(Task item) Your answer should be exactly the lines from the one that contains "RADIO1 pin CSN: D10 -> D8" through the final line of the entries below, and nothing else.

(Version difference data)

________________

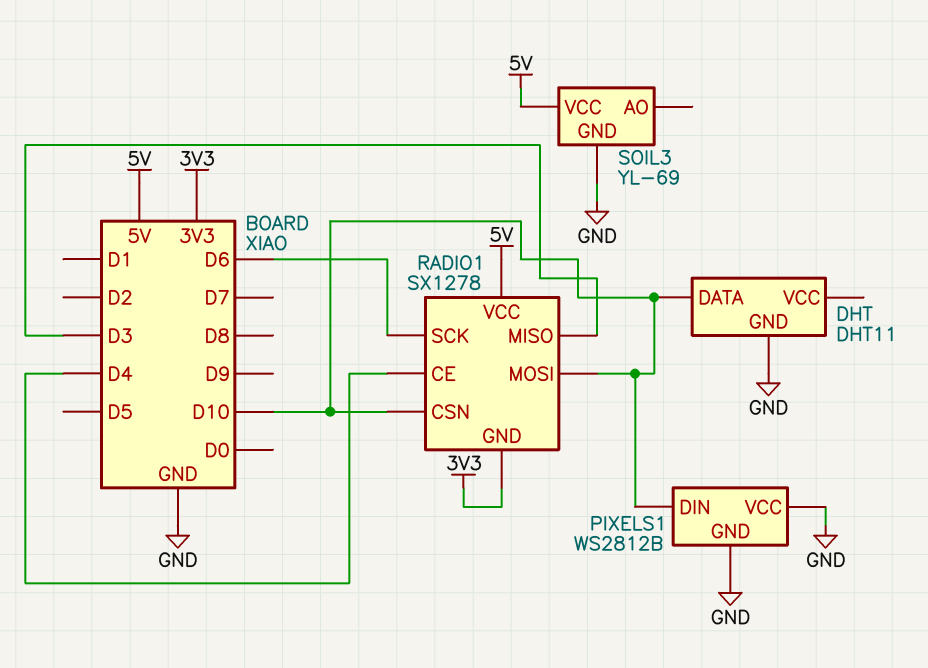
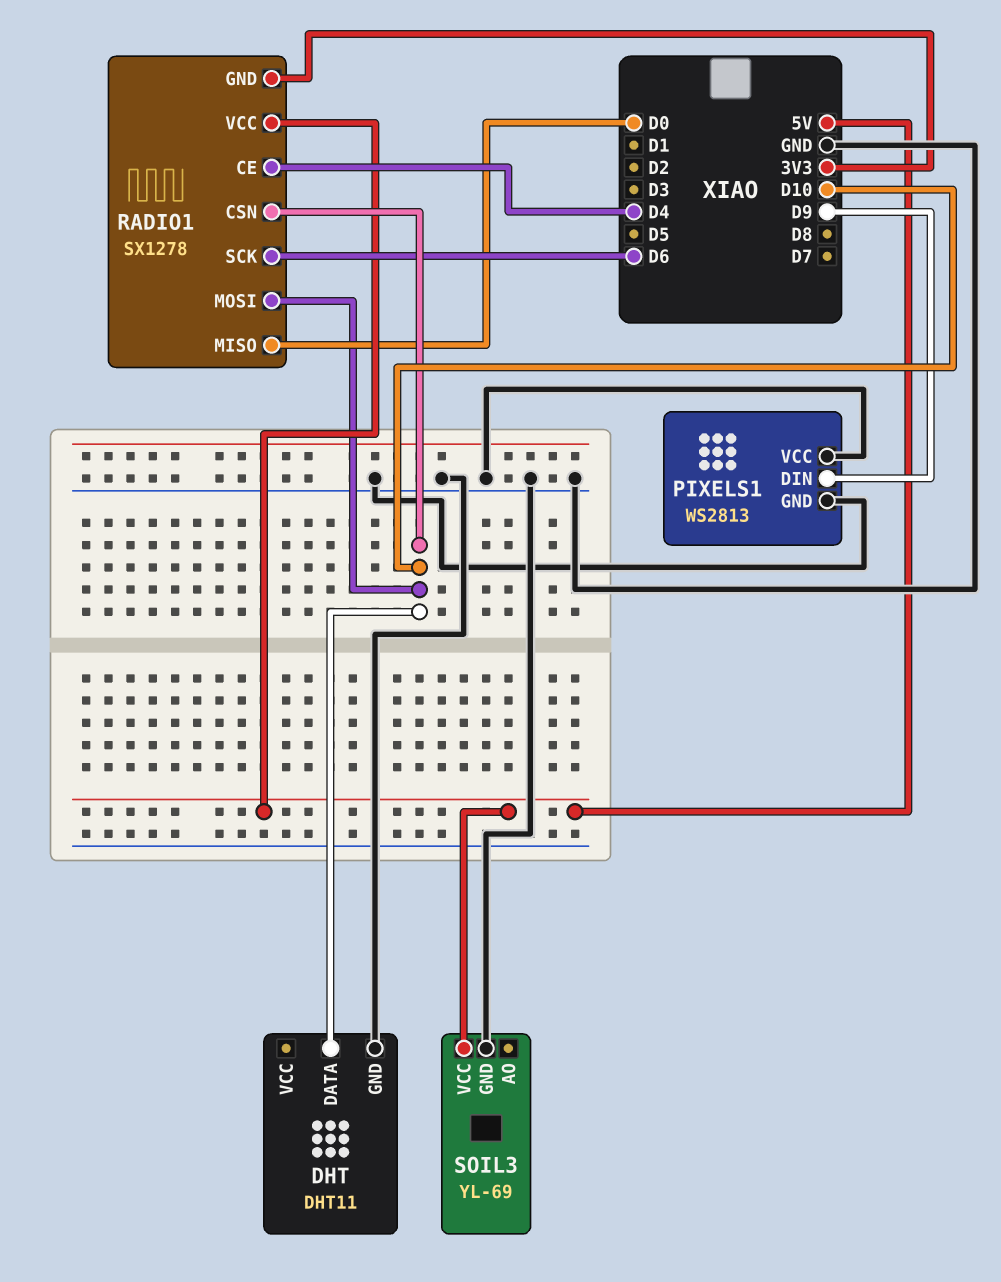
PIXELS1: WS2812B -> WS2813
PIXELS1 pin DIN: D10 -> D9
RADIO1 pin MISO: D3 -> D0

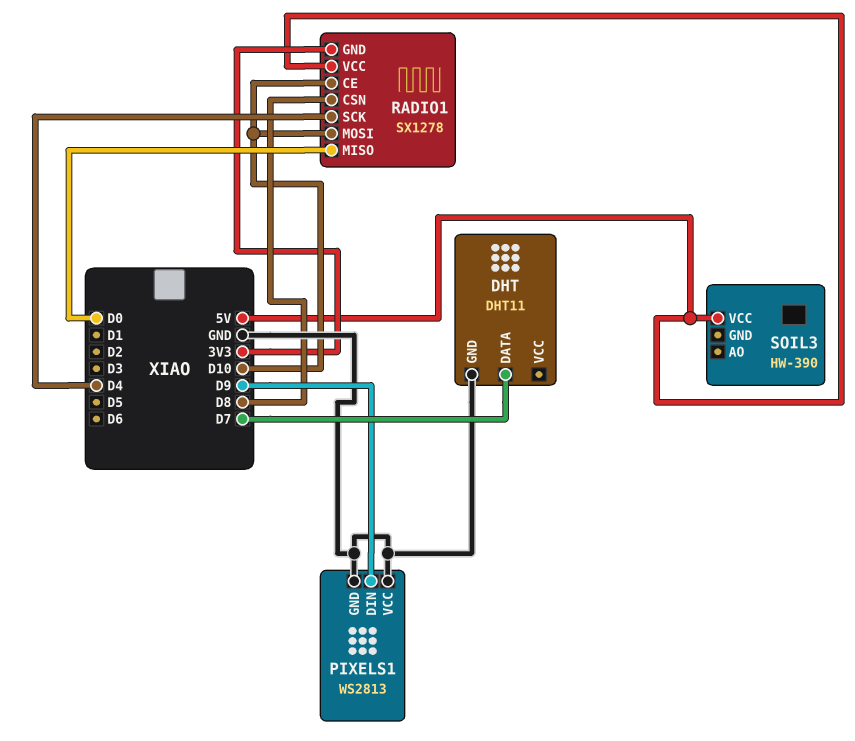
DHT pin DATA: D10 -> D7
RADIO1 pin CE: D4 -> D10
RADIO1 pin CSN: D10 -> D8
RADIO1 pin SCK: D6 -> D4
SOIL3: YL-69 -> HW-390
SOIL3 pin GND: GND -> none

________________

(Your solution)
RADIO1 pin CSN: D10 -> D8
RADIO1 pin SCK: D6 -> D4
SOIL3: YL-69 -> HW-390
SOIL3 pin GND: GND -> none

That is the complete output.